▶ [Your task]: Copy out, word for word, everything from the line containing "black ellipse at" down to the line containing "gray pentagon at", including both of those lines. Leave the pictures out of your answer.

(Stored entries)
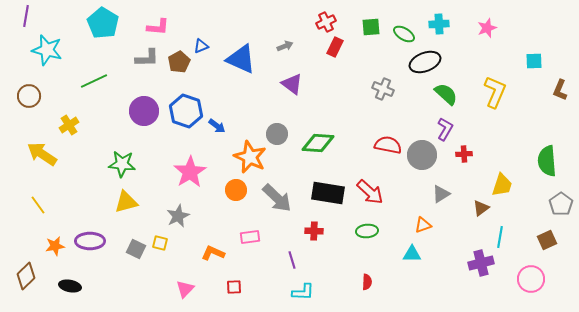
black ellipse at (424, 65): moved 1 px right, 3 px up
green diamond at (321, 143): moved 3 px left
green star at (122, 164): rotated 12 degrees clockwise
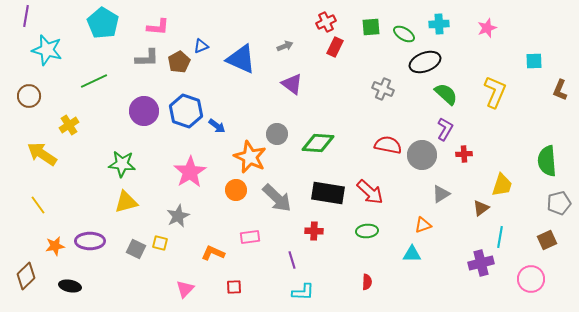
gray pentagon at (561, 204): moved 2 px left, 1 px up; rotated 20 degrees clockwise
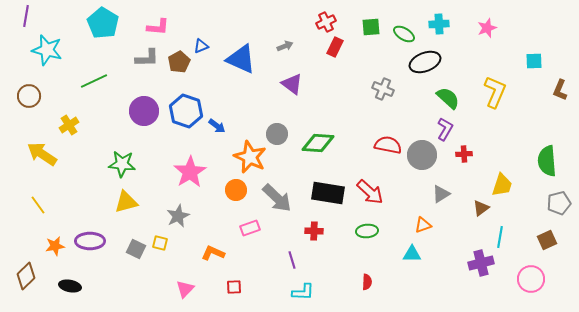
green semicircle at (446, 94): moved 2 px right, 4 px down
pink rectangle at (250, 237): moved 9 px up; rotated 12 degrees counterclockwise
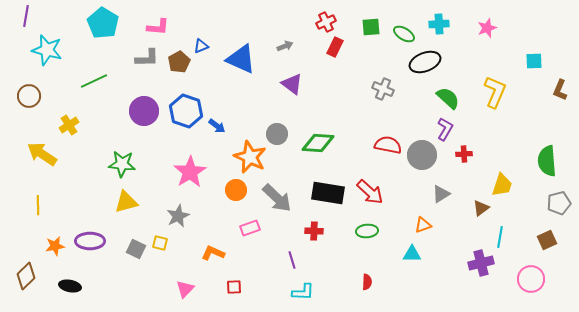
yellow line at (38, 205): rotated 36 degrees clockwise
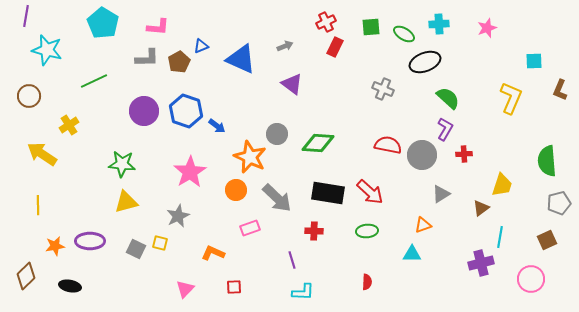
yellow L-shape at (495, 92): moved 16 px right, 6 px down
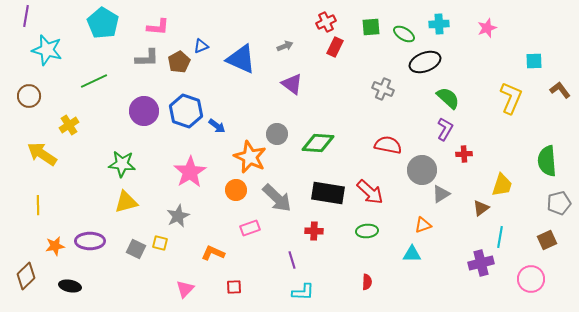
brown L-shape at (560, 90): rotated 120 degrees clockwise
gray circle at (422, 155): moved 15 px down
* * *
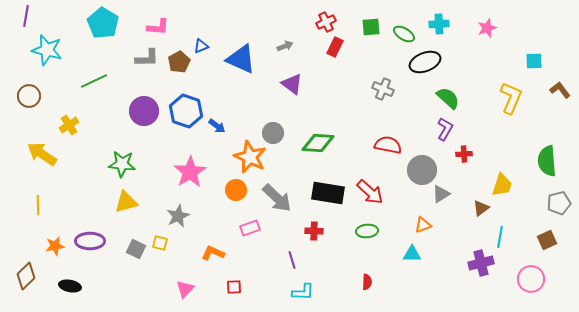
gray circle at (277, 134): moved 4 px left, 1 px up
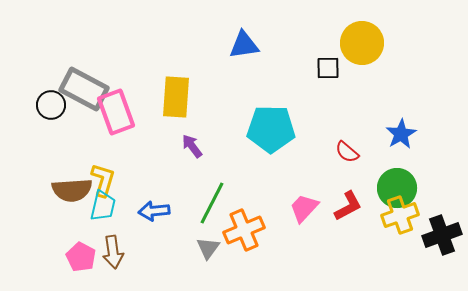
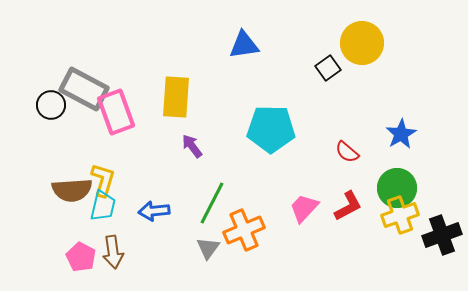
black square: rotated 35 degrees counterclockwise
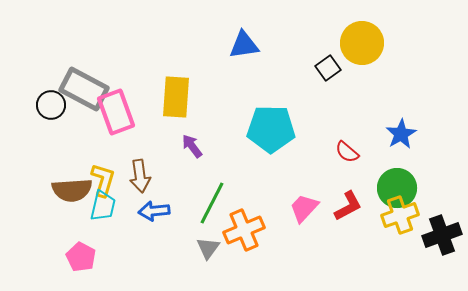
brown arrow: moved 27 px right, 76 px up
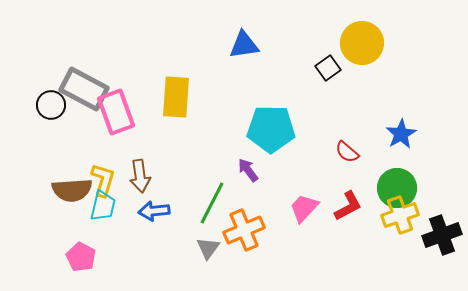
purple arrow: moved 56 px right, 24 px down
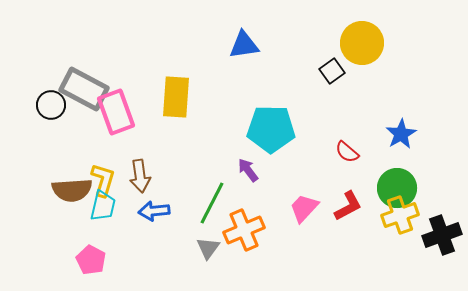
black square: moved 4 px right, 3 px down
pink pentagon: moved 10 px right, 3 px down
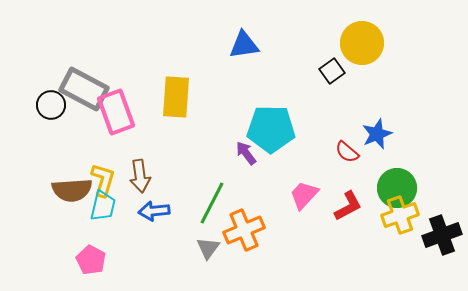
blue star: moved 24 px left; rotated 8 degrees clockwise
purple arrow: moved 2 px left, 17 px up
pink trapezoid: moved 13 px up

▶ [Correct output]:
black ellipse at (424, 65): moved 1 px right, 3 px up
green diamond at (321, 143): moved 3 px left
green star at (122, 164): rotated 12 degrees clockwise
gray pentagon at (561, 204): moved 2 px left, 1 px up; rotated 20 degrees clockwise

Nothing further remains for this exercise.